_WHAT IS EXPECTED:_
Go through the entries below and retype them exactly, omitting each picture.
--- AVAILABLE DATA ---
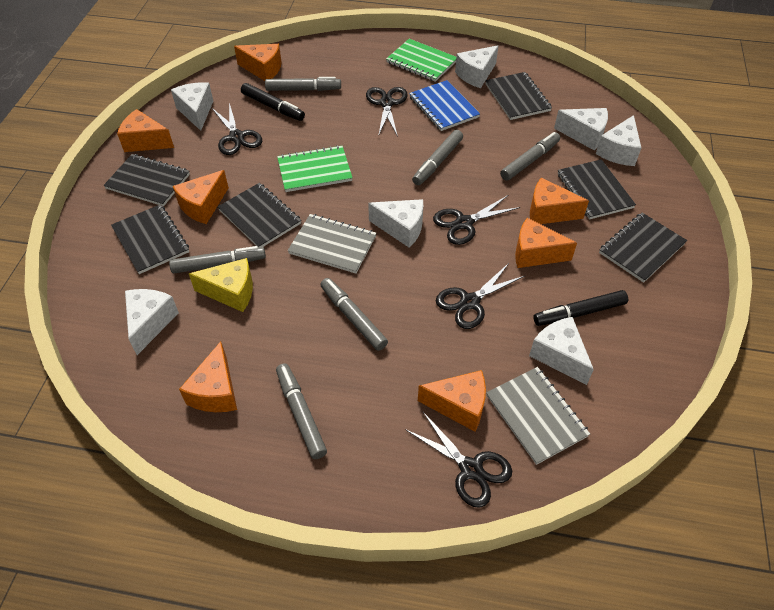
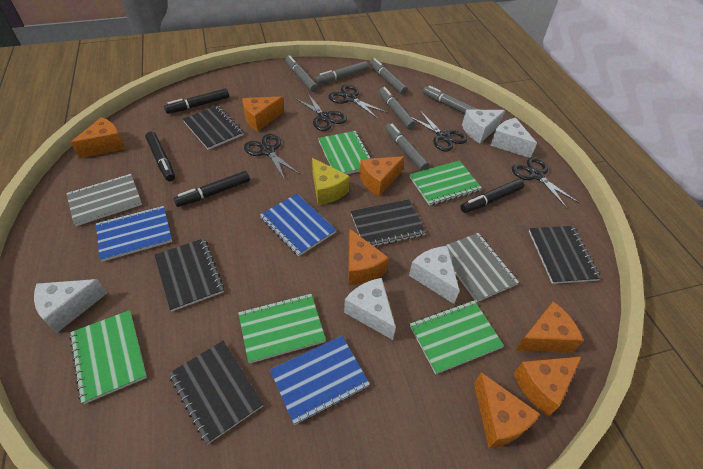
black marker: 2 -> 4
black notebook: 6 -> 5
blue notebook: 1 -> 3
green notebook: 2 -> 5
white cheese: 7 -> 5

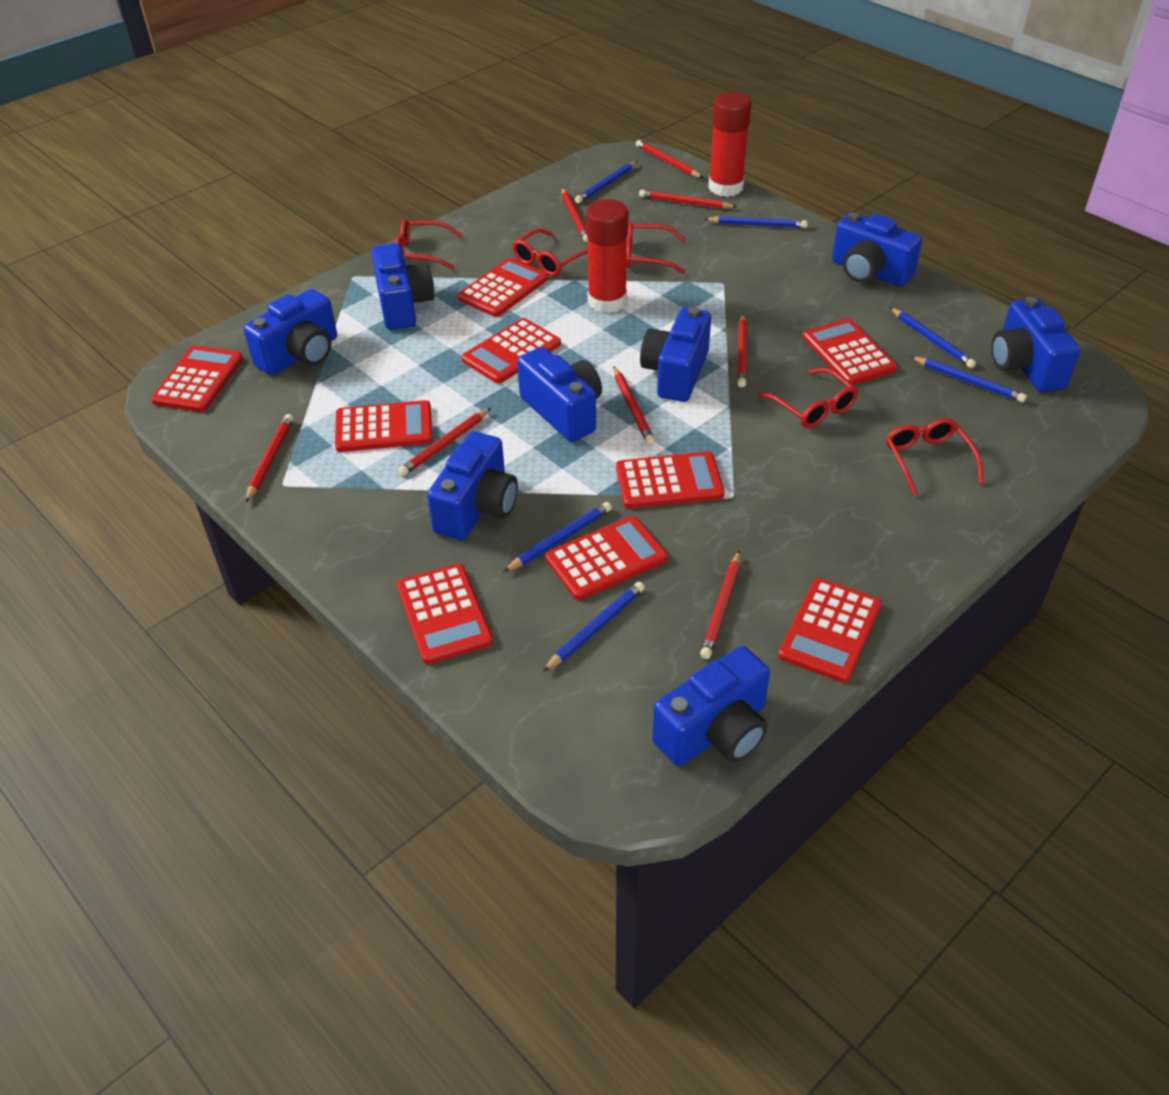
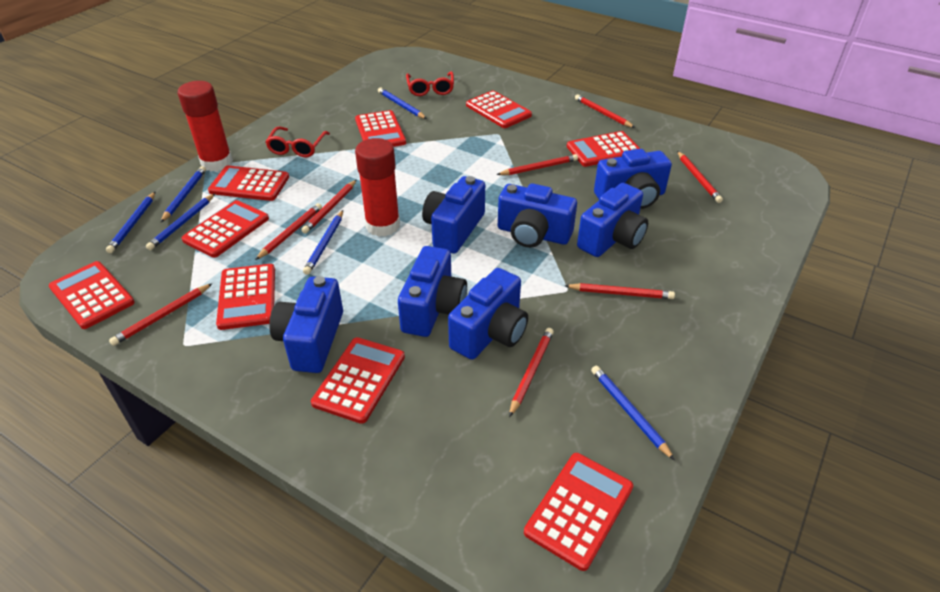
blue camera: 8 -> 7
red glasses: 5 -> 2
---
_RESPONSE AREA:_
black marker: 2 -> 4
black notebook: 6 -> 5
blue notebook: 1 -> 3
green notebook: 2 -> 5
white cheese: 7 -> 5

blue camera: 8 -> 7
red glasses: 5 -> 2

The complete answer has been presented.